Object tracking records
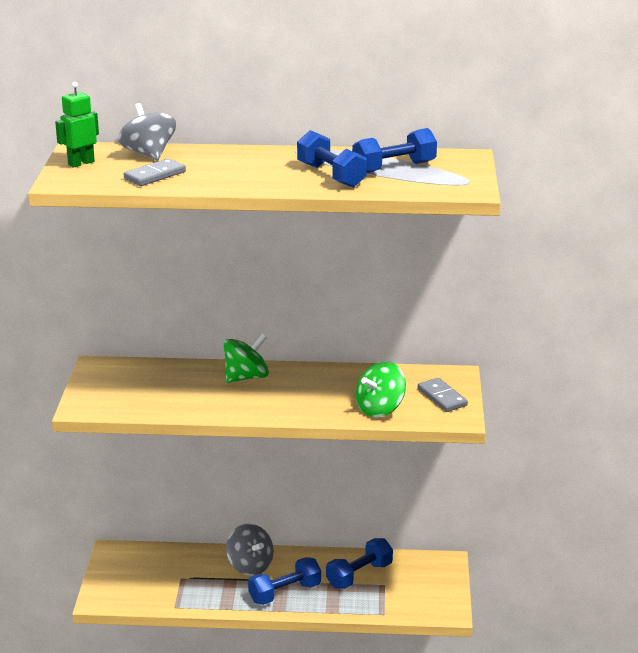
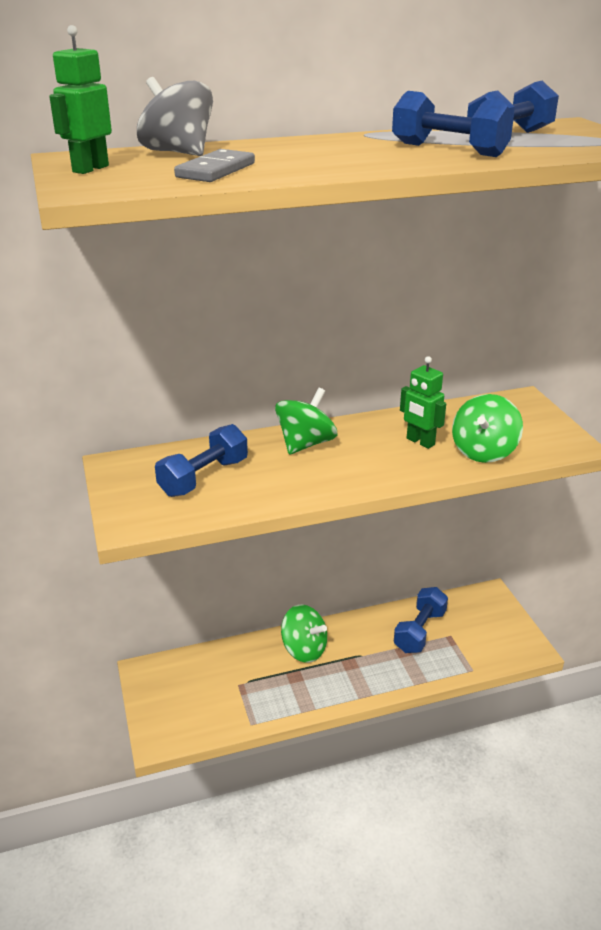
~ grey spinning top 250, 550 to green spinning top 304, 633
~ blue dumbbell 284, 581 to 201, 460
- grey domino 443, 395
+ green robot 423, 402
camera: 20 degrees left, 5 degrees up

» **Work item**: Each line in the data that holds the word "green" must be copied.

» **Response**:
~ grey spinning top 250, 550 to green spinning top 304, 633
+ green robot 423, 402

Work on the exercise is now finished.